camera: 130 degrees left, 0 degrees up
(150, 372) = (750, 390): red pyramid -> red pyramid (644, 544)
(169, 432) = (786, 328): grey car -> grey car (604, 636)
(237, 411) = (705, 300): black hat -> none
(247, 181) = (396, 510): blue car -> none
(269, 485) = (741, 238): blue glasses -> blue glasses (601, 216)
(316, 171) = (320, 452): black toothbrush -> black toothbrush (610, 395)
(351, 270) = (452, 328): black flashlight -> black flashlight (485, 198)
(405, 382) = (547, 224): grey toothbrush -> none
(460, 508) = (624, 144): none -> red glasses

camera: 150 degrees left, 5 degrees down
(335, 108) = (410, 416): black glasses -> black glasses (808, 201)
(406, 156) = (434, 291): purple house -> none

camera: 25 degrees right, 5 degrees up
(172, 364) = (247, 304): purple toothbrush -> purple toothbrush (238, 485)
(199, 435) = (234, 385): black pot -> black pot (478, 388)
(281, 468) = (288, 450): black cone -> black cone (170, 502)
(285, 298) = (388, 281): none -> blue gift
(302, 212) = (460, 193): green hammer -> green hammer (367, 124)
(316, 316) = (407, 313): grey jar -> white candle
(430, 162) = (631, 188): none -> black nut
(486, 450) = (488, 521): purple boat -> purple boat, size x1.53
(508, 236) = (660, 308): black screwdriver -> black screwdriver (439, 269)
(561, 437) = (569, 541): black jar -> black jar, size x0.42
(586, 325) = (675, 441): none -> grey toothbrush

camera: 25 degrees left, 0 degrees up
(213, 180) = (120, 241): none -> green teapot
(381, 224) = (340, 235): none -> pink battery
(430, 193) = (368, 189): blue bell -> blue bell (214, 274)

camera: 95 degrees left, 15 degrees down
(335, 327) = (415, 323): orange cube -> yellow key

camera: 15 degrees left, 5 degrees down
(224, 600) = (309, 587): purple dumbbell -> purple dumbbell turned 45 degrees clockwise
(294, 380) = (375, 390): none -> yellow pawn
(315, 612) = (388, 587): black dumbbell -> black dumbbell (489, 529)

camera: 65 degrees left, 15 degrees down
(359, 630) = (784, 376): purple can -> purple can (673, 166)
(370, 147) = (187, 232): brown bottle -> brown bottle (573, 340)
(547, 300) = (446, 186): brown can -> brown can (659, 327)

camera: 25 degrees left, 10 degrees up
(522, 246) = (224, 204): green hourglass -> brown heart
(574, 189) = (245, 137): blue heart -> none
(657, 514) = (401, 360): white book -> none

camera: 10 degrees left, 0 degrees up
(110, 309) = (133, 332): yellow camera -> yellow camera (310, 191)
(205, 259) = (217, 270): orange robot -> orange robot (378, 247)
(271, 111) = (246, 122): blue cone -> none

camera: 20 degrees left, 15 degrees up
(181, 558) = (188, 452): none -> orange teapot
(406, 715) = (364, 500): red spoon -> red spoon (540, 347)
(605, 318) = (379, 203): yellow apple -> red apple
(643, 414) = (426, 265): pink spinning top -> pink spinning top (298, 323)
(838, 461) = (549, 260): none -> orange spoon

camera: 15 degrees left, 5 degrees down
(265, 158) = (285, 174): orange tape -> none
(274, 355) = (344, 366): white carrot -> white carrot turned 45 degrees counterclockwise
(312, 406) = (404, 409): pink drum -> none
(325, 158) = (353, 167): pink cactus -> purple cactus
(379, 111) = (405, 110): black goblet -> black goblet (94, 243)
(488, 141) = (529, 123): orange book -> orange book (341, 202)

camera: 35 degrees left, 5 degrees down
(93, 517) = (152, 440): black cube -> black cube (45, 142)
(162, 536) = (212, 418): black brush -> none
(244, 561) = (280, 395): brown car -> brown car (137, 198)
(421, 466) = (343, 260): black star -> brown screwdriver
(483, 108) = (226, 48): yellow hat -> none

**********

Write down exactly the span of lines above from the one containing "(381, 224) = (340, 235): none -> pink battery" to the one containing "(224, 600) = (309, 587): purple", both ends included.

(381, 224) = (340, 235): none -> pink battery
(430, 193) = (368, 189): blue bell -> blue bell (214, 274)

camera: 95 degrees left, 15 degrees down
(335, 327) = (415, 323): orange cube -> yellow key

camera: 15 degrees left, 5 degrees down
(224, 600) = (309, 587): purple dumbbell -> purple dumbbell turned 45 degrees clockwise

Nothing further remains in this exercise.